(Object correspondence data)
BEGIN
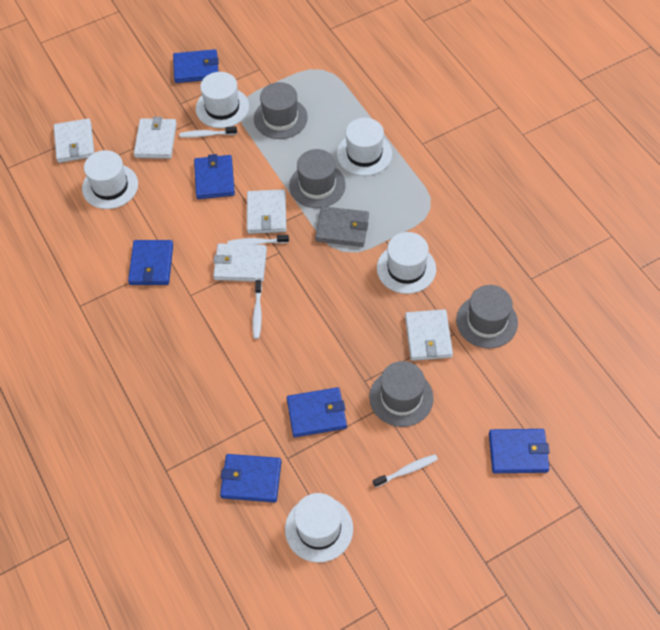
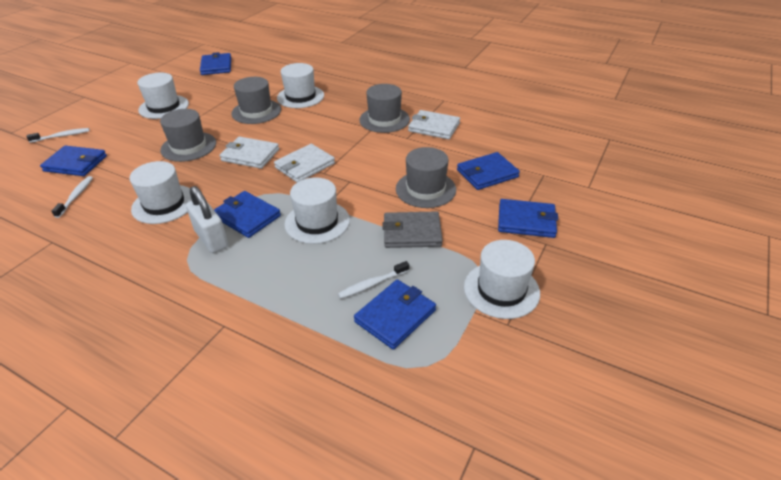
white padlock: 0 -> 1
white toothbrush: 4 -> 3
white wallet: 5 -> 3

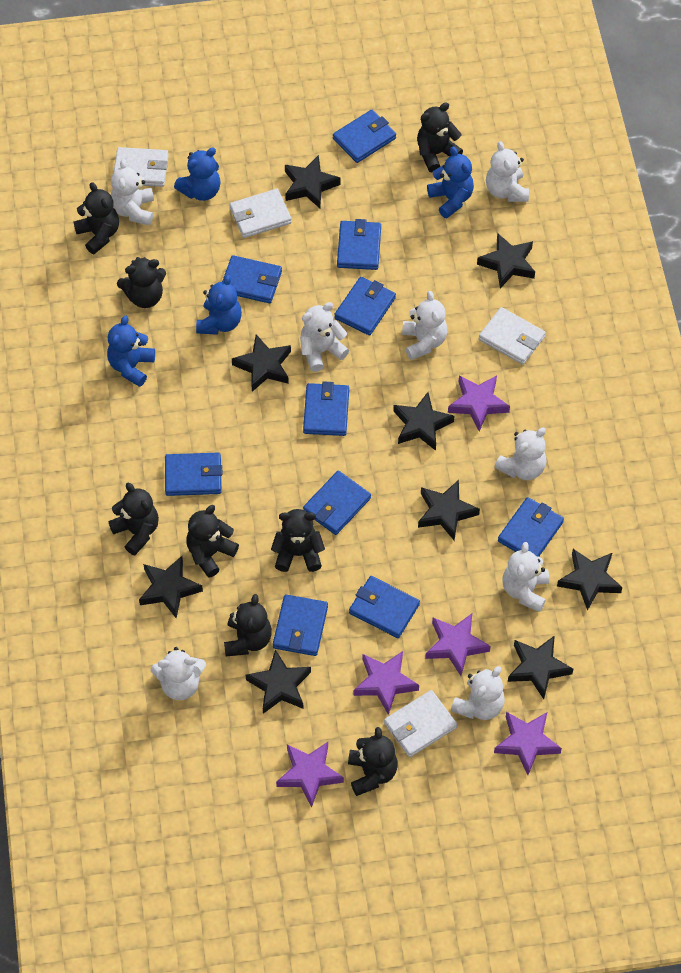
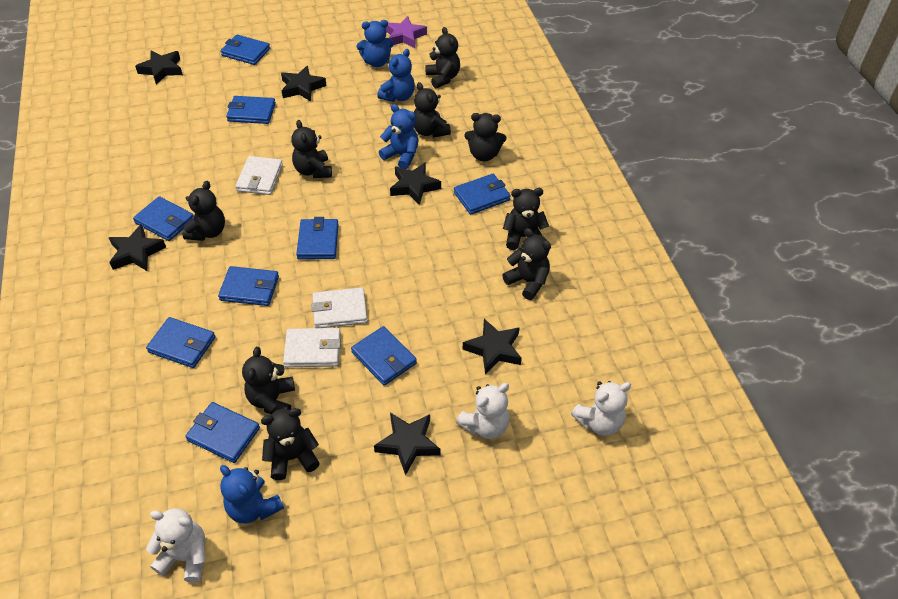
black star: 9 -> 6
black teddy bear: 8 -> 9
blue wallet: 10 -> 9
purple star: 5 -> 1
white teddy bear: 8 -> 3
white wallet: 4 -> 3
END
- _THE PROBLEM_: Print all records verbatim, excluding pictures.

- _WRITTEN RESPONSE_:
white padlock: 0 -> 1
white toothbrush: 4 -> 3
white wallet: 5 -> 3

black star: 9 -> 6
black teddy bear: 8 -> 9
blue wallet: 10 -> 9
purple star: 5 -> 1
white teddy bear: 8 -> 3
white wallet: 4 -> 3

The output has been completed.